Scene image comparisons
--- --- ---
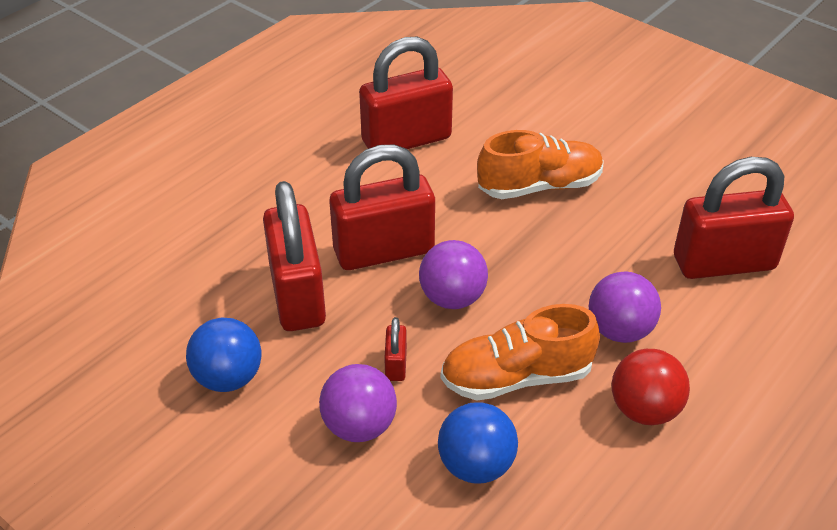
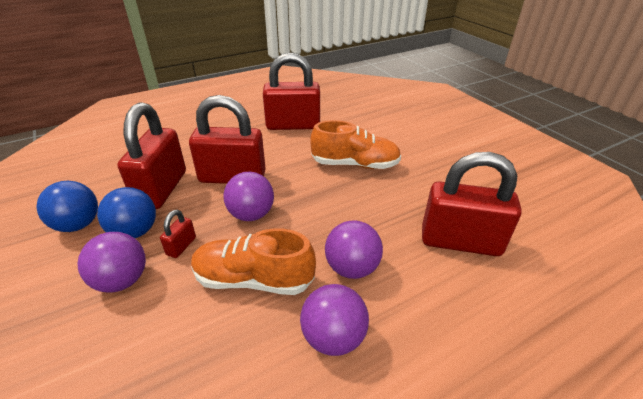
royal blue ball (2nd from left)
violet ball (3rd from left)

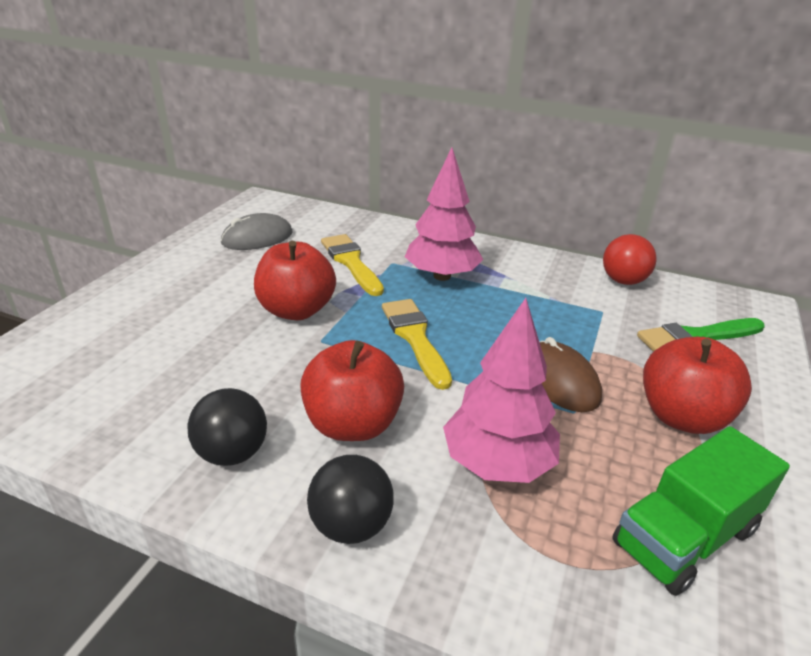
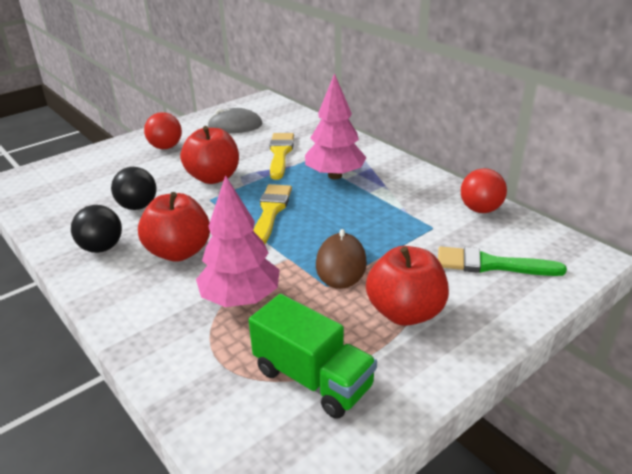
red ball (1st from left)
black ball (2nd from left)
emerald toy truck

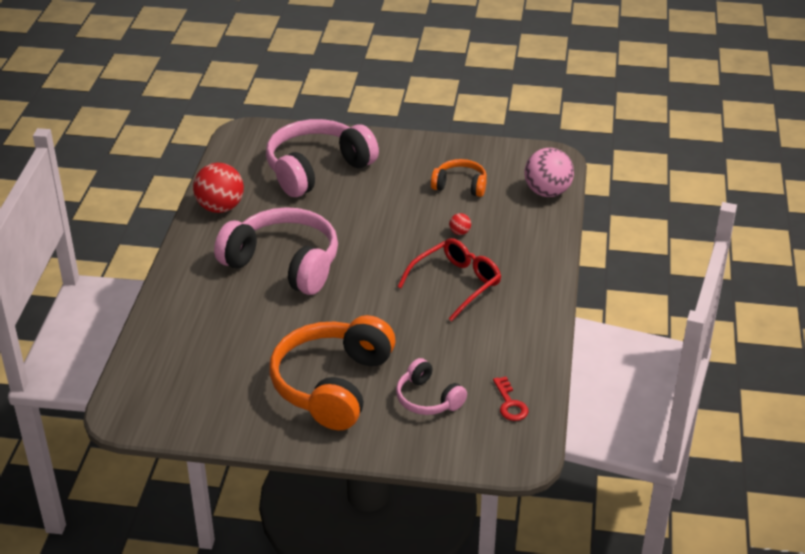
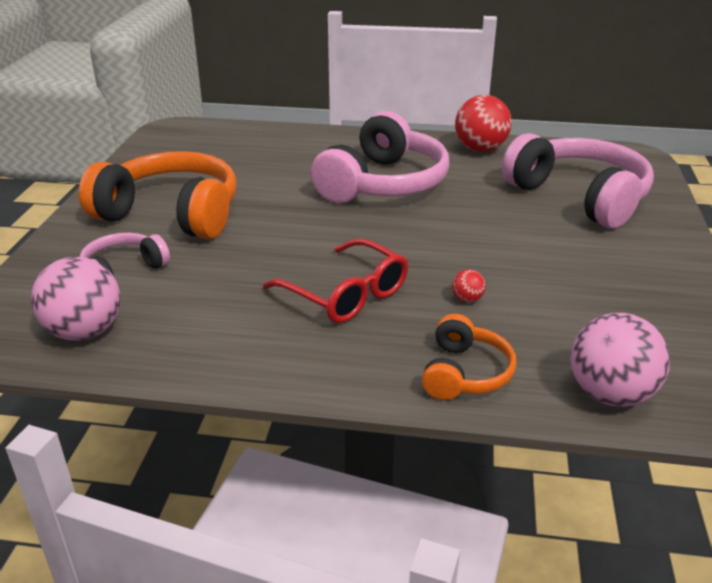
orange headset (2nd from left)
pink ball (1st from left)

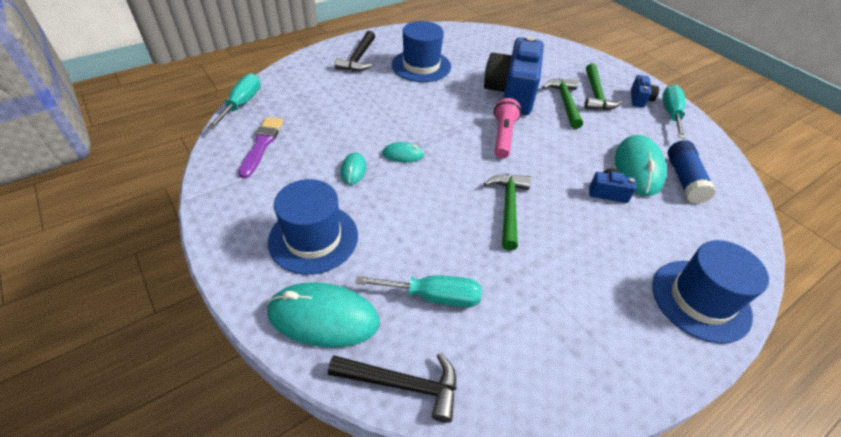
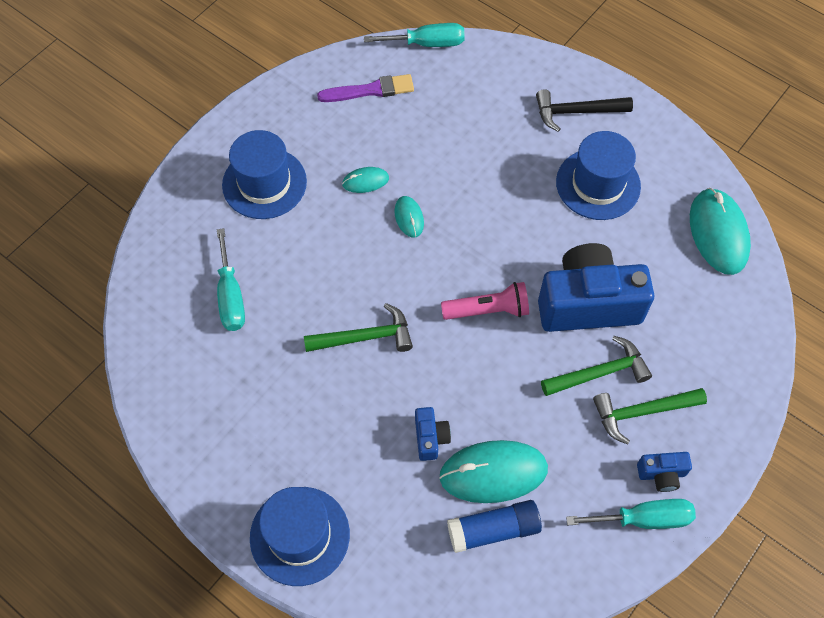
black carpenter's hammer (2nd from left in the first image)
aqua PC mouse (4th from left)

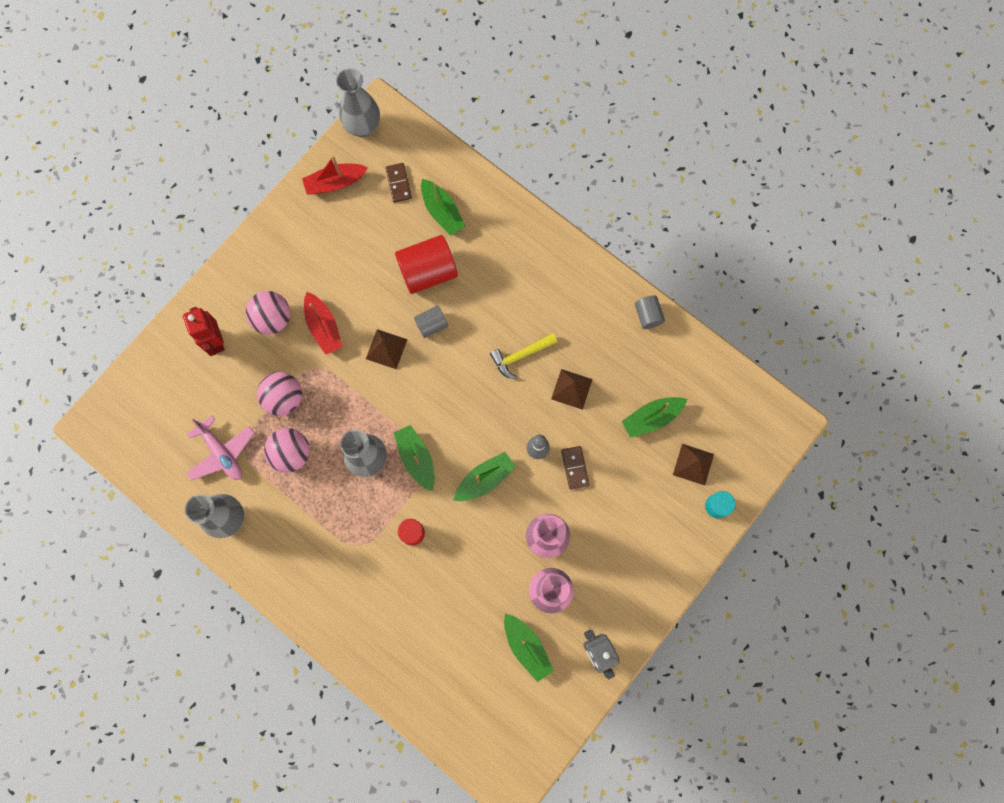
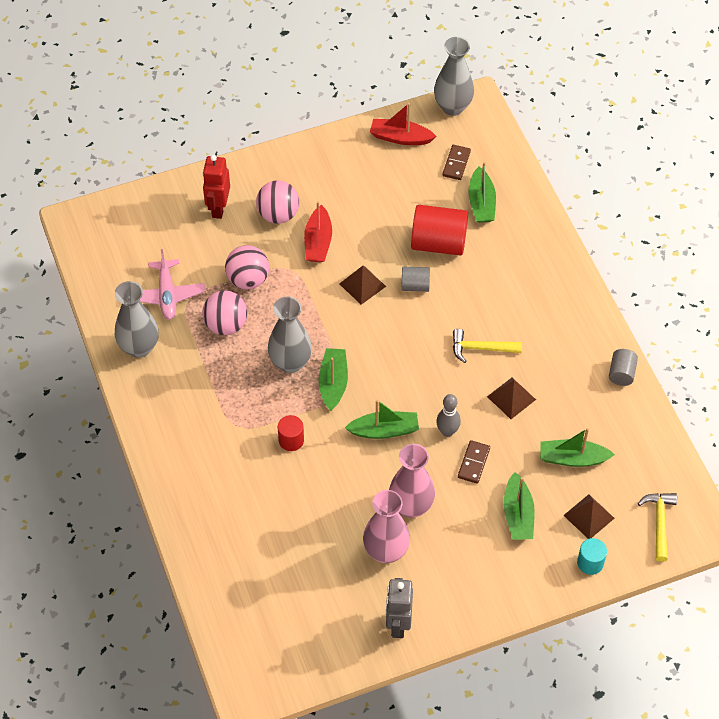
golden carpenter's hammer (2nd from left)
emerald sailboat (4th from left)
--- --- ---
- Work item: The result should be a precise copy of all the entries, free of pictures.

- Task answer:
royal blue ball (2nd from left)
violet ball (3rd from left)

red ball (1st from left)
black ball (2nd from left)
emerald toy truck

orange headset (2nd from left)
pink ball (1st from left)

black carpenter's hammer (2nd from left in the first image)
aqua PC mouse (4th from left)

golden carpenter's hammer (2nd from left)
emerald sailboat (4th from left)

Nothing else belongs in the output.